_AIM OF THE TASK_: Retype the records in full, exactly as they stand.

_DATA FOR THIS TASK_:
▼▼▼

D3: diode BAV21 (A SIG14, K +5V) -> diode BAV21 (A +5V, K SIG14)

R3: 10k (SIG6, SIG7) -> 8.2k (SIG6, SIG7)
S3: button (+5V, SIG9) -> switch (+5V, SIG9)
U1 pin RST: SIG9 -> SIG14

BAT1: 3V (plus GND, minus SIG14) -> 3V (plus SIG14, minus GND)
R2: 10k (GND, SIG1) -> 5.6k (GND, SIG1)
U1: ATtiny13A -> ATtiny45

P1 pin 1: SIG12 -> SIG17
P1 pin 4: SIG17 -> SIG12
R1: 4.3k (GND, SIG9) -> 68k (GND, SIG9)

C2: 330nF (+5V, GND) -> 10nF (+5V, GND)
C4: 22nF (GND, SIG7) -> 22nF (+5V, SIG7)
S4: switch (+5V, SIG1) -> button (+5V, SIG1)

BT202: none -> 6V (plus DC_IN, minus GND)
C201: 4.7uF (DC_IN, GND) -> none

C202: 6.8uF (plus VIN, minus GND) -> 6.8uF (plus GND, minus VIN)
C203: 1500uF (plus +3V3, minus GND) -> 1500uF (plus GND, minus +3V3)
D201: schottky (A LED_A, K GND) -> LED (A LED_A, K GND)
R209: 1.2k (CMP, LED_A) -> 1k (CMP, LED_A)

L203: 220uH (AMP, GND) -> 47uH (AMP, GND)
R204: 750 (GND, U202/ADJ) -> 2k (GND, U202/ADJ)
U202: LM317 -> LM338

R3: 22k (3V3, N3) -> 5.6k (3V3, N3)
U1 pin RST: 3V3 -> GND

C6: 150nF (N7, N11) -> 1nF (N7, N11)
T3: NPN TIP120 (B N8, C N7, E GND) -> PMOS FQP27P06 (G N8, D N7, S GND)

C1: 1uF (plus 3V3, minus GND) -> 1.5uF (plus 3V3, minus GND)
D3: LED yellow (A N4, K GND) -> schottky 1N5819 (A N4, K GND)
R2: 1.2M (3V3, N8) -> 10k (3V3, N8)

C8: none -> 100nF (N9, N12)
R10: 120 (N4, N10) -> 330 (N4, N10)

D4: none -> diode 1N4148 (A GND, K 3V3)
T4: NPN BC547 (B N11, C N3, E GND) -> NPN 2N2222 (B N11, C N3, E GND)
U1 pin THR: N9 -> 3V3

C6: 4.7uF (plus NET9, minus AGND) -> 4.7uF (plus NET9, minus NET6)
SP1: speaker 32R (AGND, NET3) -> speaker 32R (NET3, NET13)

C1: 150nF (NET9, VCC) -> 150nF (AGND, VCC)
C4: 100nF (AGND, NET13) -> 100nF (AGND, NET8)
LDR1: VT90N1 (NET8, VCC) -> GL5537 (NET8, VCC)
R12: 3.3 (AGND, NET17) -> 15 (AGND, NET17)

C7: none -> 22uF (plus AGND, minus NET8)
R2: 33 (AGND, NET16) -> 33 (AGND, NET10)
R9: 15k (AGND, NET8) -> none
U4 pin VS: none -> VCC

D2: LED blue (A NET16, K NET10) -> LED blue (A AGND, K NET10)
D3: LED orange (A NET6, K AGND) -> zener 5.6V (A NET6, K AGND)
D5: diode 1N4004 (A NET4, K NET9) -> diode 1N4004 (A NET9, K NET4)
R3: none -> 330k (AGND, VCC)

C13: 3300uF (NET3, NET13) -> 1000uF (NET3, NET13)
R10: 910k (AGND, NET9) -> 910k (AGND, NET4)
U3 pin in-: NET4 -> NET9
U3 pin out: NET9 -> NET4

▲▲▲

_OUTPUT_:
D3: diode BAV21 (A SIG14, K +5V) -> diode BAV21 (A +5V, K SIG14)

R3: 10k (SIG6, SIG7) -> 8.2k (SIG6, SIG7)
S3: button (+5V, SIG9) -> switch (+5V, SIG9)
U1 pin RST: SIG9 -> SIG14

BAT1: 3V (plus GND, minus SIG14) -> 3V (plus SIG14, minus GND)
R2: 10k (GND, SIG1) -> 5.6k (GND, SIG1)
U1: ATtiny13A -> ATtiny45

P1 pin 1: SIG12 -> SIG17
P1 pin 4: SIG17 -> SIG12
R1: 4.3k (GND, SIG9) -> 68k (GND, SIG9)

C2: 330nF (+5V, GND) -> 10nF (+5V, GND)
C4: 22nF (GND, SIG7) -> 22nF (+5V, SIG7)
S4: switch (+5V, SIG1) -> button (+5V, SIG1)

BT202: none -> 6V (plus DC_IN, minus GND)
C201: 4.7uF (DC_IN, GND) -> none

C202: 6.8uF (plus VIN, minus GND) -> 6.8uF (plus GND, minus VIN)
C203: 1500uF (plus +3V3, minus GND) -> 1500uF (plus GND, minus +3V3)
D201: schottky (A LED_A, K GND) -> LED (A LED_A, K GND)
R209: 1.2k (CMP, LED_A) -> 1k (CMP, LED_A)

L203: 220uH (AMP, GND) -> 47uH (AMP, GND)
R204: 750 (GND, U202/ADJ) -> 2k (GND, U202/ADJ)
U202: LM317 -> LM338

R3: 22k (3V3, N3) -> 5.6k (3V3, N3)
U1 pin RST: 3V3 -> GND

C6: 150nF (N7, N11) -> 1nF (N7, N11)
T3: NPN TIP120 (B N8, C N7, E GND) -> PMOS FQP27P06 (G N8, D N7, S GND)

C1: 1uF (plus 3V3, minus GND) -> 1.5uF (plus 3V3, minus GND)
D3: LED yellow (A N4, K GND) -> schottky 1N5819 (A N4, K GND)
R2: 1.2M (3V3, N8) -> 10k (3V3, N8)

C8: none -> 100nF (N9, N12)
R10: 120 (N4, N10) -> 330 (N4, N10)

D4: none -> diode 1N4148 (A GND, K 3V3)
T4: NPN BC547 (B N11, C N3, E GND) -> NPN 2N2222 (B N11, C N3, E GND)
U1 pin THR: N9 -> 3V3

C6: 4.7uF (plus NET9, minus AGND) -> 4.7uF (plus NET9, minus NET6)
SP1: speaker 32R (AGND, NET3) -> speaker 32R (NET3, NET13)

C1: 150nF (NET9, VCC) -> 150nF (AGND, VCC)
C4: 100nF (AGND, NET13) -> 100nF (AGND, NET8)
LDR1: VT90N1 (NET8, VCC) -> GL5537 (NET8, VCC)
R12: 3.3 (AGND, NET17) -> 15 (AGND, NET17)

C7: none -> 22uF (plus AGND, minus NET8)
R2: 33 (AGND, NET16) -> 33 (AGND, NET10)
R9: 15k (AGND, NET8) -> none
U4 pin VS: none -> VCC

D2: LED blue (A NET16, K NET10) -> LED blue (A AGND, K NET10)
D3: LED orange (A NET6, K AGND) -> zener 5.6V (A NET6, K AGND)
D5: diode 1N4004 (A NET4, K NET9) -> diode 1N4004 (A NET9, K NET4)
R3: none -> 330k (AGND, VCC)

C13: 3300uF (NET3, NET13) -> 1000uF (NET3, NET13)
R10: 910k (AGND, NET9) -> 910k (AGND, NET4)
U3 pin in-: NET4 -> NET9
U3 pin out: NET9 -> NET4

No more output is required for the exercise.